# Instructions for the task
After reading each line of the entries, give the number of lines that contain "XSHUT" and nothing else.

# Stored data
================

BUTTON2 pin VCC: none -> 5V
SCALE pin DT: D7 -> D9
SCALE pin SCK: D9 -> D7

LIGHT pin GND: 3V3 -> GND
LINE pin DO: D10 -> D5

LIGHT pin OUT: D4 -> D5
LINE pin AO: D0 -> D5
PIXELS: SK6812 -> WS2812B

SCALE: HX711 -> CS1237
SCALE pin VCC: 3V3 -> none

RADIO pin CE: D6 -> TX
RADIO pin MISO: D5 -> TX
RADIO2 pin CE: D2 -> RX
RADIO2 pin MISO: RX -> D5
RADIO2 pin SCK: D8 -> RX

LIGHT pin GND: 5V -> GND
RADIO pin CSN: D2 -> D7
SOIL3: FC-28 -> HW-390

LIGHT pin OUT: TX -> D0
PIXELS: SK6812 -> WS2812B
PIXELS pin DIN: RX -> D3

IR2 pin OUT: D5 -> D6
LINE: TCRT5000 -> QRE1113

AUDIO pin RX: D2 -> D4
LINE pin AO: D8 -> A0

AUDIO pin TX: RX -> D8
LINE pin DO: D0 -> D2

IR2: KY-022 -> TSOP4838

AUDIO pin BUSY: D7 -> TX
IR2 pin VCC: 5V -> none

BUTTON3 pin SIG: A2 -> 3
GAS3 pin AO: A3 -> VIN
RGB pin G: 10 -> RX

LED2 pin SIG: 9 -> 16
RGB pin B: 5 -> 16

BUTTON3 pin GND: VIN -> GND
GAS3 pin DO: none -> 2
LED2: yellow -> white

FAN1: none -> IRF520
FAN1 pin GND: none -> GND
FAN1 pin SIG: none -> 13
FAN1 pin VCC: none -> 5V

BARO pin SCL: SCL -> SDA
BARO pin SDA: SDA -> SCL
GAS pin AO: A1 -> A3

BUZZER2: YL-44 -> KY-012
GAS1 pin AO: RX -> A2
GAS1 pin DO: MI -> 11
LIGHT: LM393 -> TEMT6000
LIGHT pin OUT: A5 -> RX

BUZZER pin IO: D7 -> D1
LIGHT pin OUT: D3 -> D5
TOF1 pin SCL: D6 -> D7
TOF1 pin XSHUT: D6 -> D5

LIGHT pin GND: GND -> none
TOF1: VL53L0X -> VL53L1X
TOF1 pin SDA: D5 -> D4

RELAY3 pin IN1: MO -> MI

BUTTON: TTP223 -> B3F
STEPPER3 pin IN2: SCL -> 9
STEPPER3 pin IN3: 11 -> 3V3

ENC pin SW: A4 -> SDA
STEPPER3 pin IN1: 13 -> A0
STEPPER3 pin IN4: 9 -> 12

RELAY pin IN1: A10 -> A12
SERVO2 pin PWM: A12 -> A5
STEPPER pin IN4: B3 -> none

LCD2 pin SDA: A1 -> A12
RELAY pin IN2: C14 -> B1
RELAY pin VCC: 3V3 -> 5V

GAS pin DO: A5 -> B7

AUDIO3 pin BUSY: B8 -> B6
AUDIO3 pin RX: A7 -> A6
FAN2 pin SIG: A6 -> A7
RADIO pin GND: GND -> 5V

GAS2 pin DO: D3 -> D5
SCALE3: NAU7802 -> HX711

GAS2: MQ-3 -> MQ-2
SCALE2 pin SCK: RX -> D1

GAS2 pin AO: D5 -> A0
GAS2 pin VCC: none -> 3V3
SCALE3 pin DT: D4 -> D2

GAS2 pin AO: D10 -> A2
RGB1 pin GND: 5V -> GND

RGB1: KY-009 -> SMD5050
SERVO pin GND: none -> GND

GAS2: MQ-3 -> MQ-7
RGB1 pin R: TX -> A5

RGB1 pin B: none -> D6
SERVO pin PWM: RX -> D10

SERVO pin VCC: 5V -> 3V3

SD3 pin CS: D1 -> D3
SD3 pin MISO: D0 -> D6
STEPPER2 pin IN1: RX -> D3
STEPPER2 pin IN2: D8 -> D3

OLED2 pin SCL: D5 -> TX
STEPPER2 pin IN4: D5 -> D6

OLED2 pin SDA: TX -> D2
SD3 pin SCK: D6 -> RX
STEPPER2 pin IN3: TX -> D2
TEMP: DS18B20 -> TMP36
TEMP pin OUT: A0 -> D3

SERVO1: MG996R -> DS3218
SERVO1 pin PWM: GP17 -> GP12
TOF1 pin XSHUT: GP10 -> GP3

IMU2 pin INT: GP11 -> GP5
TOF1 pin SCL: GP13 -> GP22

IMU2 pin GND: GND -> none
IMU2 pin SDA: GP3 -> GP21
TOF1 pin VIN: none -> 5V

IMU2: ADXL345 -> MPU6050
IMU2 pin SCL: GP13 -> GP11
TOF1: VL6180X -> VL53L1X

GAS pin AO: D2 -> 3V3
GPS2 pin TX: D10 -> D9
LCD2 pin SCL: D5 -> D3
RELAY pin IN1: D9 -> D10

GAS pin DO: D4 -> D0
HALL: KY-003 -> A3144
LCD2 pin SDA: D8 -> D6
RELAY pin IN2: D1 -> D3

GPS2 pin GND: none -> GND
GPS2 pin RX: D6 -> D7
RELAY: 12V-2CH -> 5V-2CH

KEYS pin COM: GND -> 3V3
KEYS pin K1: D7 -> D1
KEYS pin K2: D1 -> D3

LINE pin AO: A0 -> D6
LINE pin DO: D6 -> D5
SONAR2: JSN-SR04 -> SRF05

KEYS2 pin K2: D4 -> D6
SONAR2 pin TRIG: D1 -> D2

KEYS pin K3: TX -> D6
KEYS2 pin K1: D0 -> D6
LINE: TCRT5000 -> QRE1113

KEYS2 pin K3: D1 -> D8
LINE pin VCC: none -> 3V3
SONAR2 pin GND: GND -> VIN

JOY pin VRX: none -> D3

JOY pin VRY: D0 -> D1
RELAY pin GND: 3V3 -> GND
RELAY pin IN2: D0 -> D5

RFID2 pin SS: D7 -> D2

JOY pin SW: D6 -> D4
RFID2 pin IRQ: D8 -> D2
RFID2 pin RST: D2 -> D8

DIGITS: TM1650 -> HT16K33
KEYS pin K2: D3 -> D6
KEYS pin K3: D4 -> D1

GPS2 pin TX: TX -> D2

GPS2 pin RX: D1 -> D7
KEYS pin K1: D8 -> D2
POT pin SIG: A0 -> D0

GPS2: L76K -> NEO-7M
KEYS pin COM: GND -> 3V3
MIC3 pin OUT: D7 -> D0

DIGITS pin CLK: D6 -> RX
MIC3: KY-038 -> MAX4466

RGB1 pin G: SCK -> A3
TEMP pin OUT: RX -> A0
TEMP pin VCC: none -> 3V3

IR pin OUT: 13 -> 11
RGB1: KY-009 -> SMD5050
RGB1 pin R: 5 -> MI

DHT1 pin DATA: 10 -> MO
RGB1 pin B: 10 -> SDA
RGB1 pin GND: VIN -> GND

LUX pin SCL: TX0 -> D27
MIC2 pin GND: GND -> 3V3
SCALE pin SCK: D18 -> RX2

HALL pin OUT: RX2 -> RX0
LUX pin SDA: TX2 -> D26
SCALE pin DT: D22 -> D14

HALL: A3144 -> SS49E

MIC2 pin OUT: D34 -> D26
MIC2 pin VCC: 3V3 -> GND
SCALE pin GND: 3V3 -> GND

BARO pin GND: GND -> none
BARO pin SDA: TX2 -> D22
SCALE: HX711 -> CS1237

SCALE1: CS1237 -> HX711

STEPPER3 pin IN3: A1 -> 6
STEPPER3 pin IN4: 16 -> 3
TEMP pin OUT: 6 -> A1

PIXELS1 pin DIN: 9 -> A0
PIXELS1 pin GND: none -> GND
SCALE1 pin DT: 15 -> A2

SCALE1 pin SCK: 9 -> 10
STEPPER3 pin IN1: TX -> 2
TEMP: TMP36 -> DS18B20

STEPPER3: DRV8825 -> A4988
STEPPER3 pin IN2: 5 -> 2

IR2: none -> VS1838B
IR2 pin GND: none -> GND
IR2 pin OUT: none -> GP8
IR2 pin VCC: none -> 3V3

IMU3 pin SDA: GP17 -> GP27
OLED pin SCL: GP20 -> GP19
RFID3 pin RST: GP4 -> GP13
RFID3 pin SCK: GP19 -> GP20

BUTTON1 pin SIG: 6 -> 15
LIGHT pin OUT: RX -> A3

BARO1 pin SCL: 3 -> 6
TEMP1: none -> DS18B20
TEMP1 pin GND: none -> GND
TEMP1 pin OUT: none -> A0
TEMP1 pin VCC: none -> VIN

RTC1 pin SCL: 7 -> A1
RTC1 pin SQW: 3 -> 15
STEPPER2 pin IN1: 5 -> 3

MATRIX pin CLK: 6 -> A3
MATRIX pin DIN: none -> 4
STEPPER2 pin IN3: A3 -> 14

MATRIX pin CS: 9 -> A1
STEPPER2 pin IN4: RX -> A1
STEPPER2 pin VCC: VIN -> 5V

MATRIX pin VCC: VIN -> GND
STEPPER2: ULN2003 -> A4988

================

# Worked solution
2